Data provided.
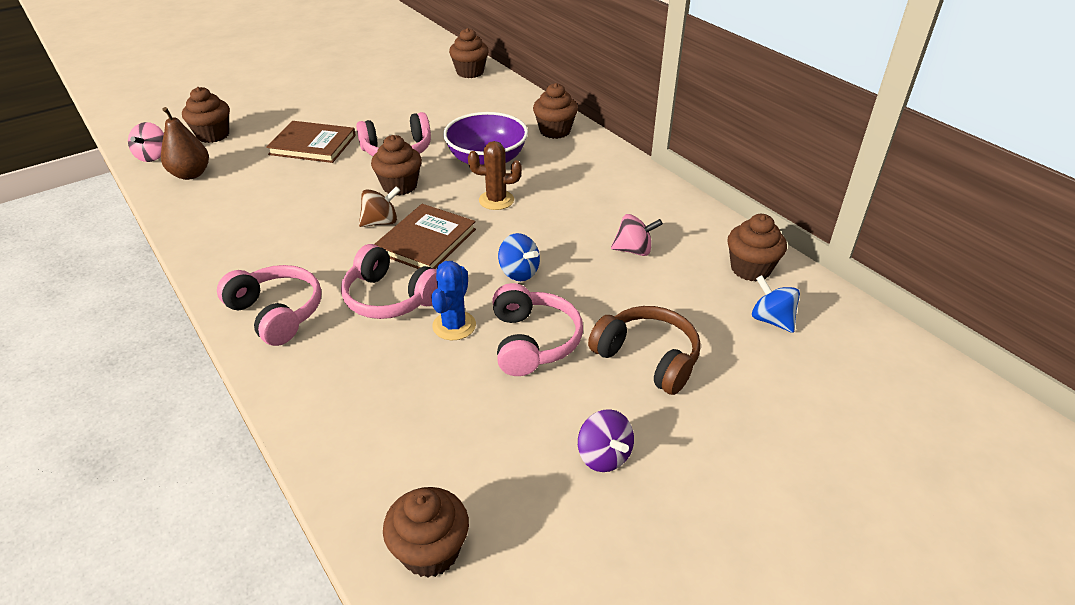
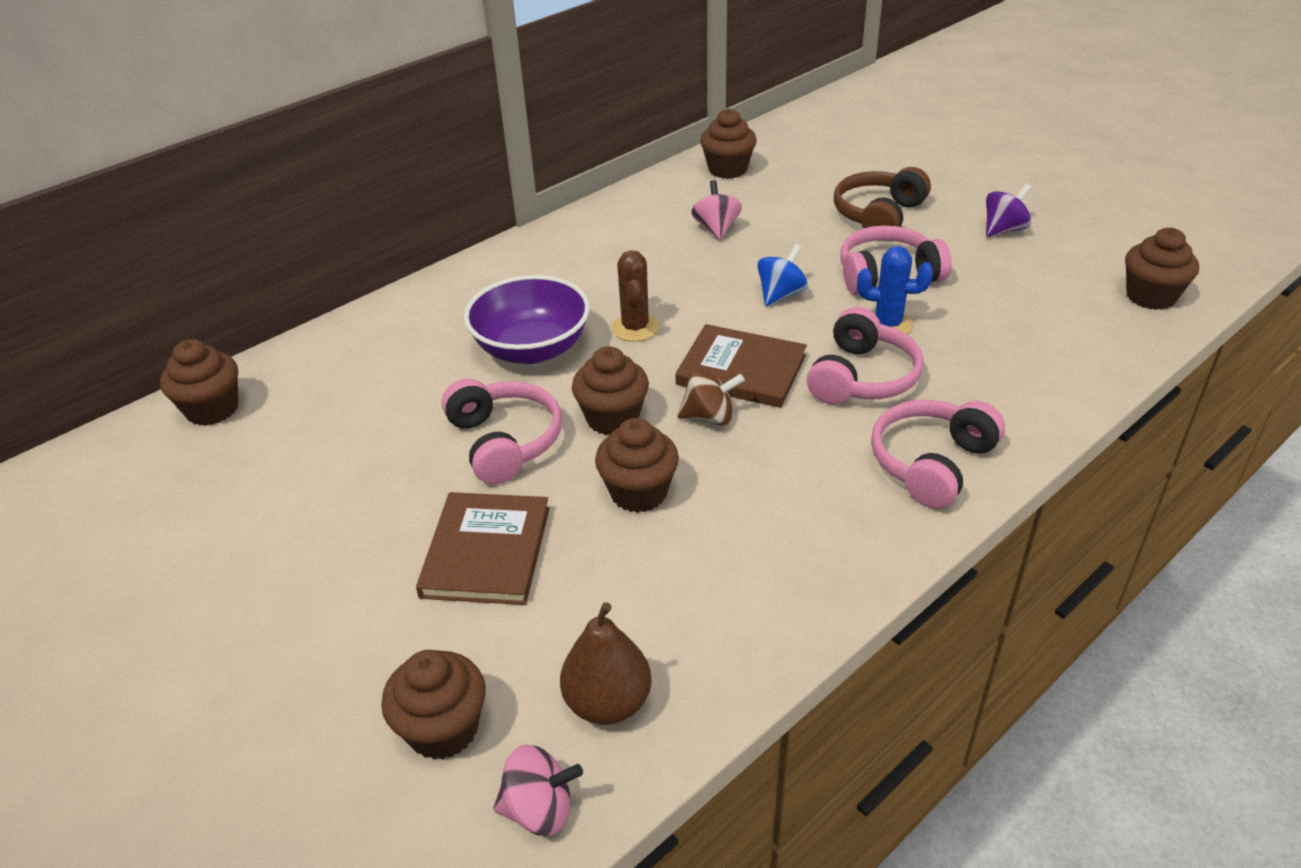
camera: 95 degrees left, 0 degrees up
(381, 222) = (709, 417): brown spinning top -> brown spinning top turned 120 degrees clockwise
(555, 131) = (445, 300): brown cupcake -> brown cupcake (638, 492)
(771, 320) = (799, 161): blue spinning top -> none

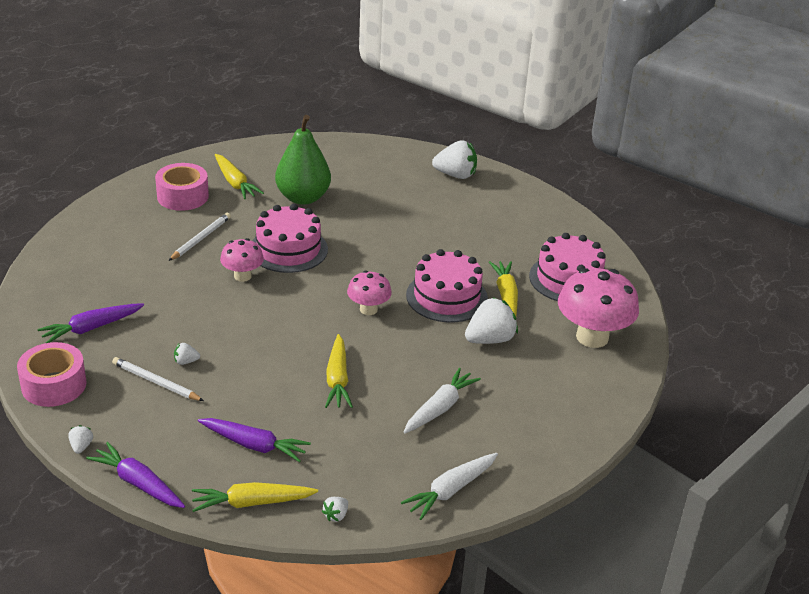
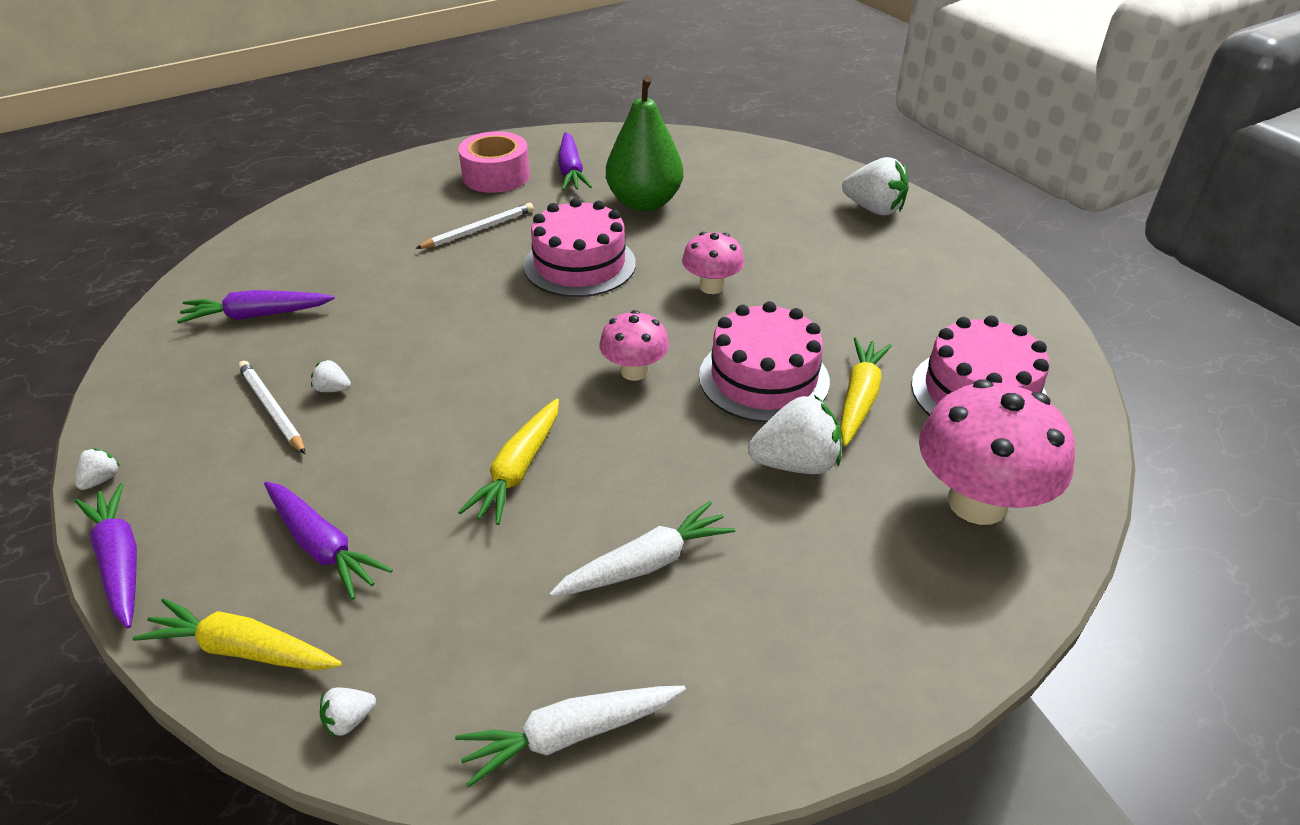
camera: 25 degrees right, 5 degrees up
(54, 385) = (148, 381): pink tape -> none
(235, 183) = (571, 171): yellow carrot -> purple carrot
(242, 276) = (495, 288): pink mushroom -> pink mushroom (711, 287)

Your objective.
Only the lines from the one containing "(54, 385) = (148, 381): pink tape -> none" to the end of the records should be repeated, exactly as they appear.

Solution to the problem.
(54, 385) = (148, 381): pink tape -> none
(235, 183) = (571, 171): yellow carrot -> purple carrot
(242, 276) = (495, 288): pink mushroom -> pink mushroom (711, 287)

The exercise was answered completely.